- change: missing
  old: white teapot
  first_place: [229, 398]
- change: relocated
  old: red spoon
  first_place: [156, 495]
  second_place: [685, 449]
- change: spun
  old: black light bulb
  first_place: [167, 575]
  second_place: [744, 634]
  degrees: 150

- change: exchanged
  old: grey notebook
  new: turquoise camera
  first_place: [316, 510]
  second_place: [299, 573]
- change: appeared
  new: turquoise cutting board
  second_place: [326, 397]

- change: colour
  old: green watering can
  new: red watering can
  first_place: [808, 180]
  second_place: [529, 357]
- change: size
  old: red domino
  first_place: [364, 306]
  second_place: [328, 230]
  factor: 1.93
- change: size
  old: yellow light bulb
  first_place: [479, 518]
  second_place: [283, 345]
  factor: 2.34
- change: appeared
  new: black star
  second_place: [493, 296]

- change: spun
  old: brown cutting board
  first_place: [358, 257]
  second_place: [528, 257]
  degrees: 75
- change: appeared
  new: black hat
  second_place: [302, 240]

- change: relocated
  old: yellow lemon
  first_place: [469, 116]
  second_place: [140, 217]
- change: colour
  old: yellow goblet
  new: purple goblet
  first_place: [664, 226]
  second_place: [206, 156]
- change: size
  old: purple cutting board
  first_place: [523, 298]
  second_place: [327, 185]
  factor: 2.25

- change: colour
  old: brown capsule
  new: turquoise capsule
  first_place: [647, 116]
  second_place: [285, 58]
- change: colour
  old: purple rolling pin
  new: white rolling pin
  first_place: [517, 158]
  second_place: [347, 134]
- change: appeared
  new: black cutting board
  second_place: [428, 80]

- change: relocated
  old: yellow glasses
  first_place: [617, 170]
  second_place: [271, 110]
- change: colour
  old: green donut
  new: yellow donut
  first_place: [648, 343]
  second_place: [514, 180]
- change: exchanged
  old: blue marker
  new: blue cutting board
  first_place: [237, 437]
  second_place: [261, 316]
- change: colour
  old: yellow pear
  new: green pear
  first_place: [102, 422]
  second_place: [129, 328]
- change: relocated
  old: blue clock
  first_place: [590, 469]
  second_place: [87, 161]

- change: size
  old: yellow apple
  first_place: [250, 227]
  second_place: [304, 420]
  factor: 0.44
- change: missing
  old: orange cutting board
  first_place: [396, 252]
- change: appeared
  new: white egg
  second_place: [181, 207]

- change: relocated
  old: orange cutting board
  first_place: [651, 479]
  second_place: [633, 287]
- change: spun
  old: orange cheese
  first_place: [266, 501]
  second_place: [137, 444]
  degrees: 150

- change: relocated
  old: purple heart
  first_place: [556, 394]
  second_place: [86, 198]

++++++

▸ HOW TO COMPLETE THIS TASK: All lines from the one that holds "second_place: [271, 110]" through the end of the material, both ends included, should be restated exactly.

▸ RESPONSE:
  second_place: [271, 110]
- change: colour
  old: green donut
  new: yellow donut
  first_place: [648, 343]
  second_place: [514, 180]
- change: exchanged
  old: blue marker
  new: blue cutting board
  first_place: [237, 437]
  second_place: [261, 316]
- change: colour
  old: yellow pear
  new: green pear
  first_place: [102, 422]
  second_place: [129, 328]
- change: relocated
  old: blue clock
  first_place: [590, 469]
  second_place: [87, 161]

- change: size
  old: yellow apple
  first_place: [250, 227]
  second_place: [304, 420]
  factor: 0.44
- change: missing
  old: orange cutting board
  first_place: [396, 252]
- change: appeared
  new: white egg
  second_place: [181, 207]

- change: relocated
  old: orange cutting board
  first_place: [651, 479]
  second_place: [633, 287]
- change: spun
  old: orange cheese
  first_place: [266, 501]
  second_place: [137, 444]
  degrees: 150

- change: relocated
  old: purple heart
  first_place: [556, 394]
  second_place: [86, 198]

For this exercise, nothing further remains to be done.